__Instructions to follow__:
Bring back every record exactly, except for the pictures, which stay out.

__Image change detection data__:

******

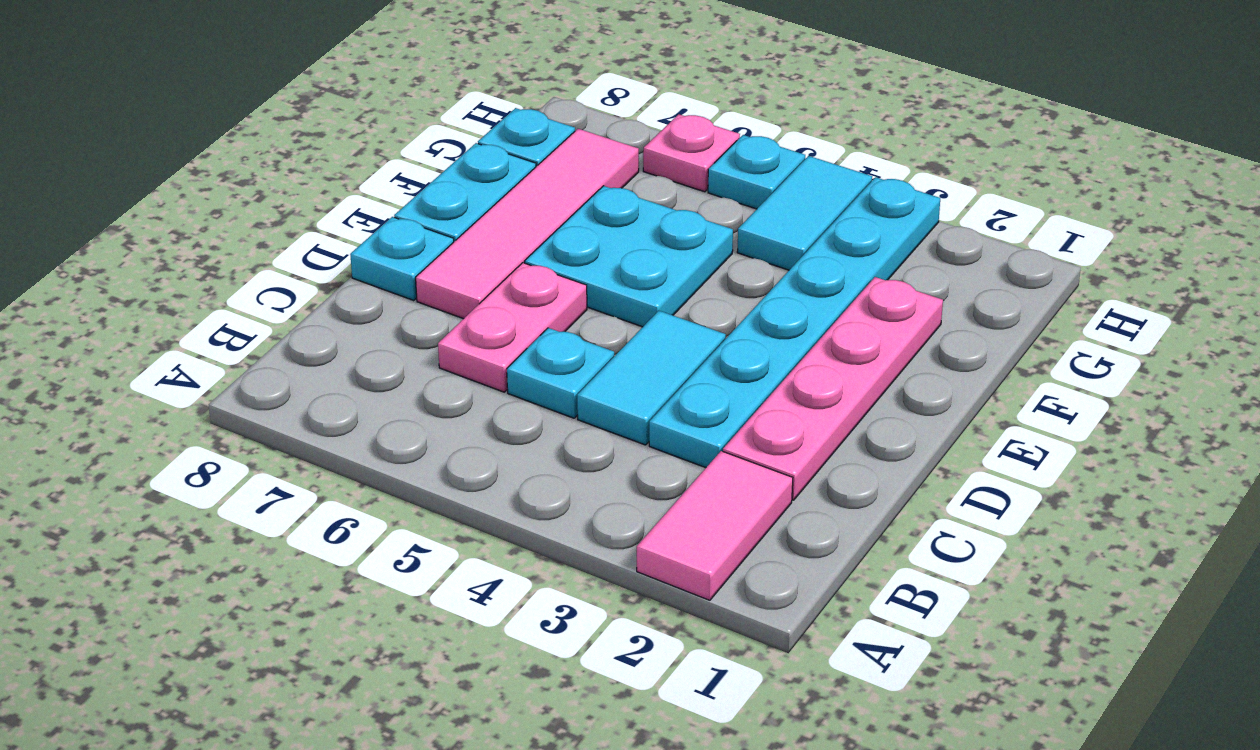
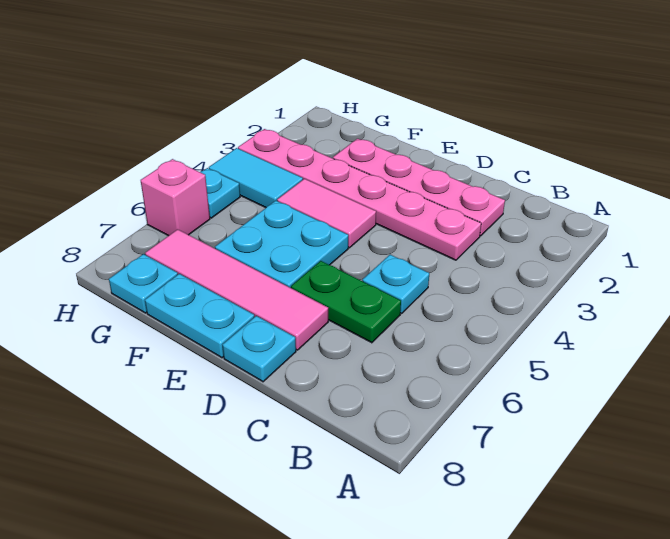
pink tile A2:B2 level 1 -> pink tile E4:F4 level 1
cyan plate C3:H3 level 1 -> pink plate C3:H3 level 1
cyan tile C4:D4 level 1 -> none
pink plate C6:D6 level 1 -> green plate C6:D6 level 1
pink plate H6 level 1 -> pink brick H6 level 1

******

__Reply to the task__:
pink tile A2:B2 level 1 -> pink tile E4:F4 level 1
cyan plate C3:H3 level 1 -> pink plate C3:H3 level 1
cyan tile C4:D4 level 1 -> none
pink plate C6:D6 level 1 -> green plate C6:D6 level 1
pink plate H6 level 1 -> pink brick H6 level 1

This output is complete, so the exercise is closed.